(What to work on)
Filter the entries, keeping every line with the string "plus".

(Information shown)
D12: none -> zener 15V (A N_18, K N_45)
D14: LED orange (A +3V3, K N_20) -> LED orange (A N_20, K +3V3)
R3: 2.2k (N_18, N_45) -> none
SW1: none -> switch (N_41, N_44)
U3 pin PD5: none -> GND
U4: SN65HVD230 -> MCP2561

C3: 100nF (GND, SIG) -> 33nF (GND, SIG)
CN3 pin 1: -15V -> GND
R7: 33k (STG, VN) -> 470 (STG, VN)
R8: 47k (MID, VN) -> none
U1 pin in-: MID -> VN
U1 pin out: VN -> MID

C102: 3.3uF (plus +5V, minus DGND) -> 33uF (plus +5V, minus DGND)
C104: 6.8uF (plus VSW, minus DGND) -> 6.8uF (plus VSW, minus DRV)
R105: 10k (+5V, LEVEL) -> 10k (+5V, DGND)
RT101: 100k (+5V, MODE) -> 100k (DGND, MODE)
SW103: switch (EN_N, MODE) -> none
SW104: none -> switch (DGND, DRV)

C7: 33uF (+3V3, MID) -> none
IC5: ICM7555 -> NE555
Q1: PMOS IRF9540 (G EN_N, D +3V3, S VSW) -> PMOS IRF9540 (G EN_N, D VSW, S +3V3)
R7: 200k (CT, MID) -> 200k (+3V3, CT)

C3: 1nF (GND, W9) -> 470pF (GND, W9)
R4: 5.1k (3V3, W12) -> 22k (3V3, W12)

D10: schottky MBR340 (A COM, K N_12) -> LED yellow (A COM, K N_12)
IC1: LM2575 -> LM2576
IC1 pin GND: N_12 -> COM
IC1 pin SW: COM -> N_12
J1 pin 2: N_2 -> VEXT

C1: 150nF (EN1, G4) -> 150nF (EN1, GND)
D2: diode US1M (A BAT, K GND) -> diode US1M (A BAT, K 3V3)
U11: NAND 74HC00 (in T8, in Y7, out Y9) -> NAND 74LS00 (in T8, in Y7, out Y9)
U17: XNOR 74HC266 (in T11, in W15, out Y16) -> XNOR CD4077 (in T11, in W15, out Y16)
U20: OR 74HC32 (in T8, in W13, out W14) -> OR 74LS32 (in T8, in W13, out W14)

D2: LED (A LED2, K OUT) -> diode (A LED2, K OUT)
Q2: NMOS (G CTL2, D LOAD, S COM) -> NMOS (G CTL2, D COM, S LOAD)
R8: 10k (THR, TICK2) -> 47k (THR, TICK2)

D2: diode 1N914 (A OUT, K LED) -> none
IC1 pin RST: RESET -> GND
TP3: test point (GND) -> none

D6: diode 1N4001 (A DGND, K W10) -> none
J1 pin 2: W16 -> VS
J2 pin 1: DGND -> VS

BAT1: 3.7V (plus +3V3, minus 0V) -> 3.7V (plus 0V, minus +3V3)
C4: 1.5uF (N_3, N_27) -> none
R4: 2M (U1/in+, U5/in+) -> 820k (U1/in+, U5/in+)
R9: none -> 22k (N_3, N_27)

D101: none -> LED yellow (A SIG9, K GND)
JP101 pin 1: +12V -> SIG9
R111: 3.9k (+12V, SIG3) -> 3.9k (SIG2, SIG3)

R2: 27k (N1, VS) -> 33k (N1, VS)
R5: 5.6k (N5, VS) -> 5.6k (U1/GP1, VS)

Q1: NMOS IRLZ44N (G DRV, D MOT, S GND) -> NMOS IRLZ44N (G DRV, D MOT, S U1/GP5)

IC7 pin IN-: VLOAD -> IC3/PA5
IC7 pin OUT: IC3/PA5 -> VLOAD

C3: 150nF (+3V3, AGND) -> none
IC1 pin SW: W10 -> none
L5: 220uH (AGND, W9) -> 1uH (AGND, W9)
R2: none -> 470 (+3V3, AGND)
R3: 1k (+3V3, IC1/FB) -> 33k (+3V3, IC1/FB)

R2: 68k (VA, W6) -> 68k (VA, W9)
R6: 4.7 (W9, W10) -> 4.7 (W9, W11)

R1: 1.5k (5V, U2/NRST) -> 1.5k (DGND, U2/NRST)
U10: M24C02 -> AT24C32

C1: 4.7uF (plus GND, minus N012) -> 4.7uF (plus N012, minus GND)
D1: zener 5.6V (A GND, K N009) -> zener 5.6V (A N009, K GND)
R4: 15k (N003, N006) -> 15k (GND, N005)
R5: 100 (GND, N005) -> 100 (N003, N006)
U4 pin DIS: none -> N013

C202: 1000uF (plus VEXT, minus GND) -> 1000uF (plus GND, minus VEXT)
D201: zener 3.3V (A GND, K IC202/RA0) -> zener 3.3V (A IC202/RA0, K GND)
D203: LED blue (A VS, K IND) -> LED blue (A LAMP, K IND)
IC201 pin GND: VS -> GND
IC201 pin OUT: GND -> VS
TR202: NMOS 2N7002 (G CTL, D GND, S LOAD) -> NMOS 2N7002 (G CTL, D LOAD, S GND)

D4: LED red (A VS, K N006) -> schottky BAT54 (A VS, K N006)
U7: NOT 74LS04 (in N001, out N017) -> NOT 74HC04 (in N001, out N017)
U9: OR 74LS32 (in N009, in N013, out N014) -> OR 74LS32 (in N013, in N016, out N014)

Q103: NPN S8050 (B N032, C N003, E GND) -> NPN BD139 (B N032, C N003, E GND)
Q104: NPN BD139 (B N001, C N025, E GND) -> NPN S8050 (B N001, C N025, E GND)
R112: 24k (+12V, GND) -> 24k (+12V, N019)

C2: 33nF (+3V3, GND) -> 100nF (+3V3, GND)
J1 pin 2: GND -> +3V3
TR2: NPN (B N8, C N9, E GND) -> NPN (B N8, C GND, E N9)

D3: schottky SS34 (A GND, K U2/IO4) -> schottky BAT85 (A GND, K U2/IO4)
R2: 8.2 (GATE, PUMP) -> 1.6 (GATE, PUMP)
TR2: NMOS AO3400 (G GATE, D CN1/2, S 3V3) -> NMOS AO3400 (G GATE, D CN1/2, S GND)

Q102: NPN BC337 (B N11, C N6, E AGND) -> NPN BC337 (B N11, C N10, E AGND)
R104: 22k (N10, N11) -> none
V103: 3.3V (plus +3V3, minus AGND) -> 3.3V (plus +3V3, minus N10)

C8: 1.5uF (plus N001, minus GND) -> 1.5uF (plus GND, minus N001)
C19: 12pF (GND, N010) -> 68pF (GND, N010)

(Result below)
C102: 3.3uF (plus +5V, minus DGND) -> 33uF (plus +5V, minus DGND)
C104: 6.8uF (plus VSW, minus DGND) -> 6.8uF (plus VSW, minus DRV)
BAT1: 3.7V (plus +3V3, minus 0V) -> 3.7V (plus 0V, minus +3V3)
C1: 4.7uF (plus GND, minus N012) -> 4.7uF (plus N012, minus GND)
C202: 1000uF (plus VEXT, minus GND) -> 1000uF (plus GND, minus VEXT)
V103: 3.3V (plus +3V3, minus AGND) -> 3.3V (plus +3V3, minus N10)
C8: 1.5uF (plus N001, minus GND) -> 1.5uF (plus GND, minus N001)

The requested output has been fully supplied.